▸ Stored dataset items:
+---+

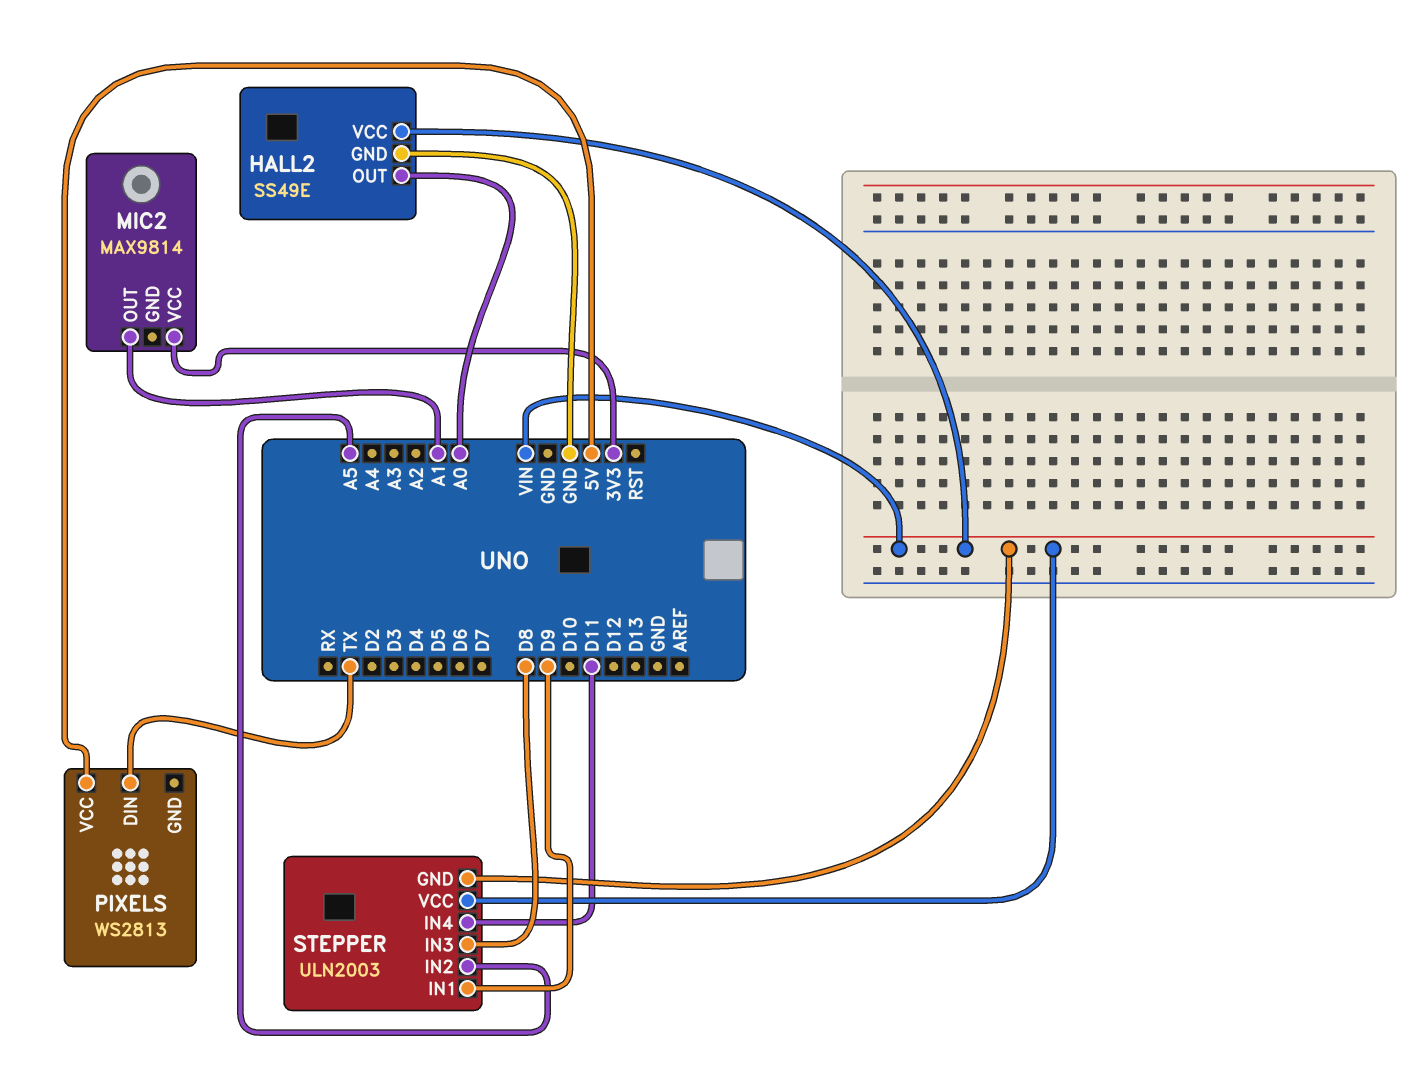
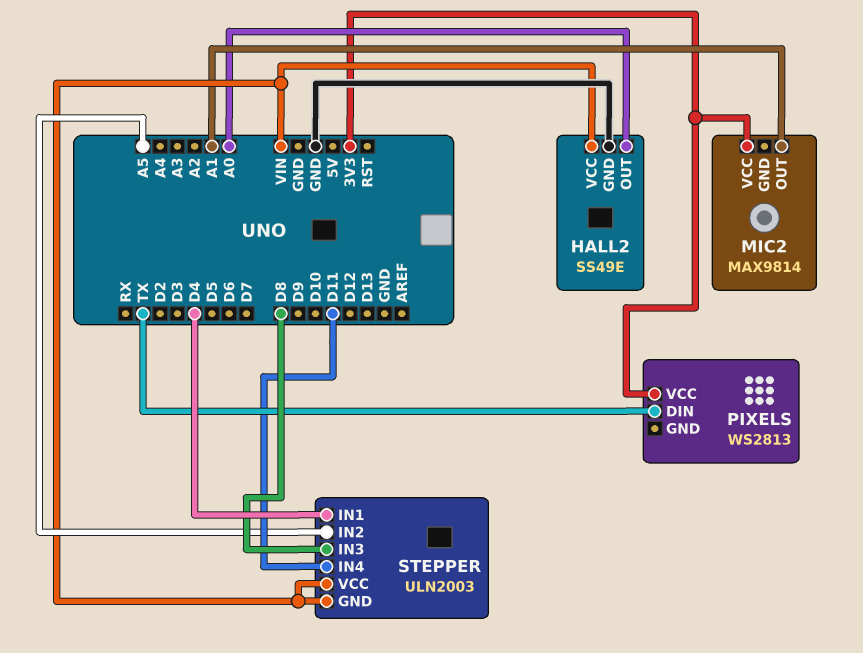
PIXELS pin VCC: 5V -> 3V3
STEPPER pin IN1: D9 -> D4

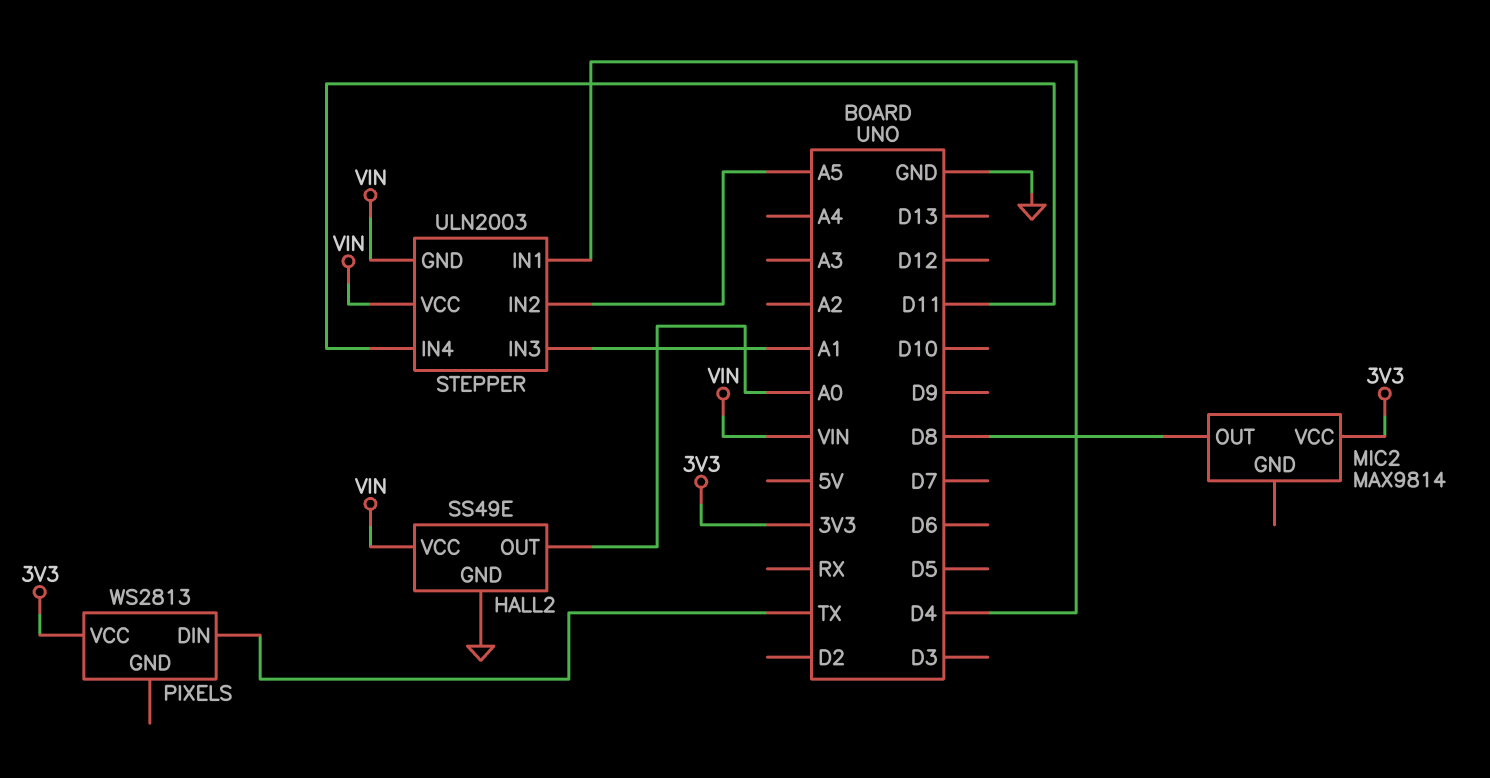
MIC2 pin OUT: A1 -> D8
STEPPER pin IN3: D8 -> A1

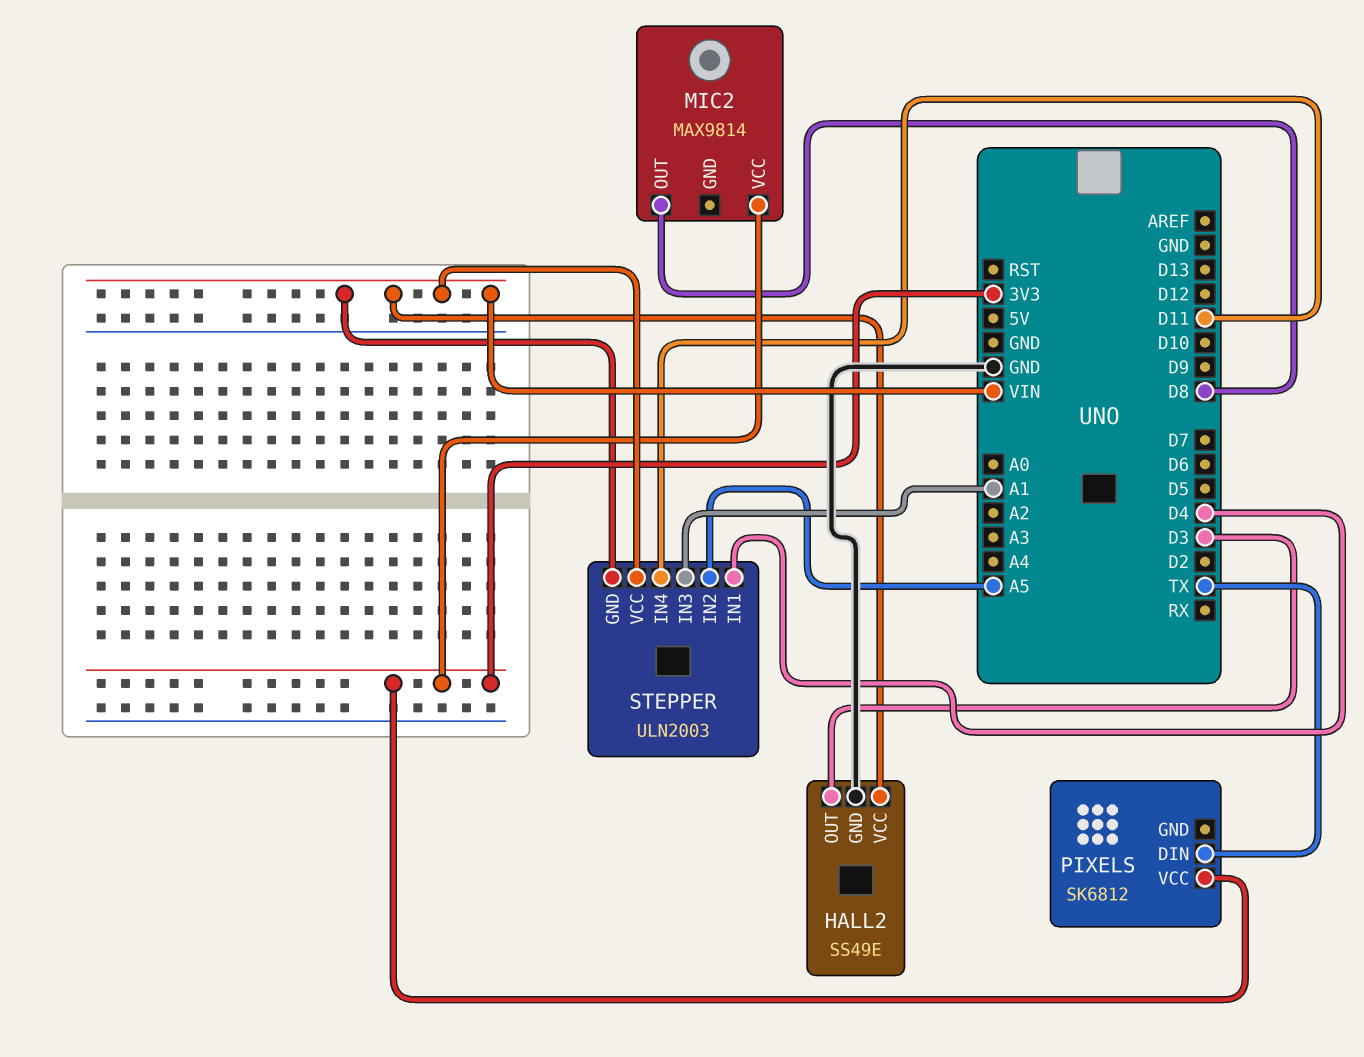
HALL2 pin OUT: A0 -> D3
PIXELS: WS2813 -> SK6812

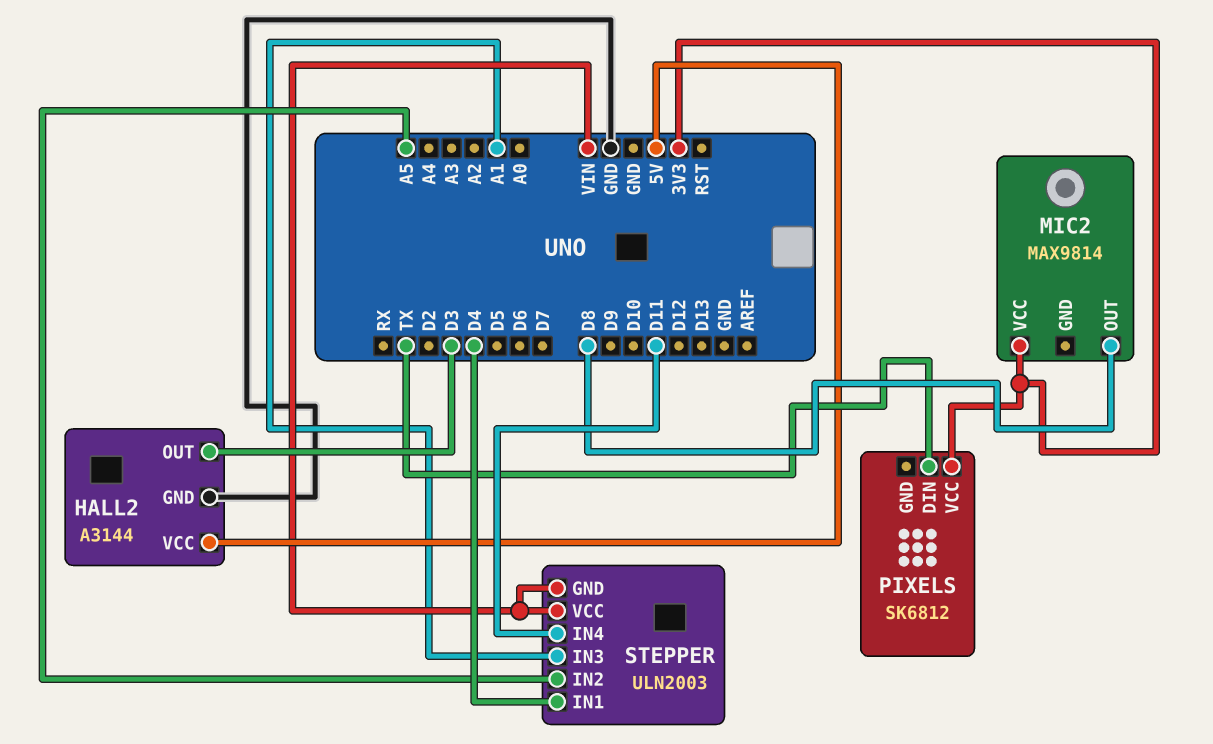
HALL2: SS49E -> A3144
HALL2 pin VCC: VIN -> 5V

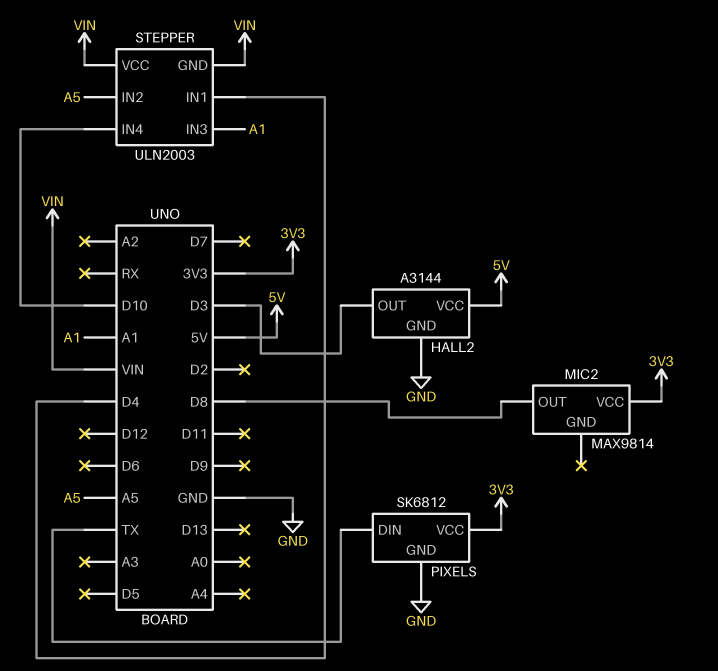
PIXELS pin GND: none -> GND
STEPPER pin IN4: D11 -> D10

+---+

▸ TASK DIRECTIONS: This task asks for the data above repeated exactly, without a single picture.

▸ RESULT:
PIXELS pin VCC: 5V -> 3V3
STEPPER pin IN1: D9 -> D4

MIC2 pin OUT: A1 -> D8
STEPPER pin IN3: D8 -> A1

HALL2 pin OUT: A0 -> D3
PIXELS: WS2813 -> SK6812

HALL2: SS49E -> A3144
HALL2 pin VCC: VIN -> 5V

PIXELS pin GND: none -> GND
STEPPER pin IN4: D11 -> D10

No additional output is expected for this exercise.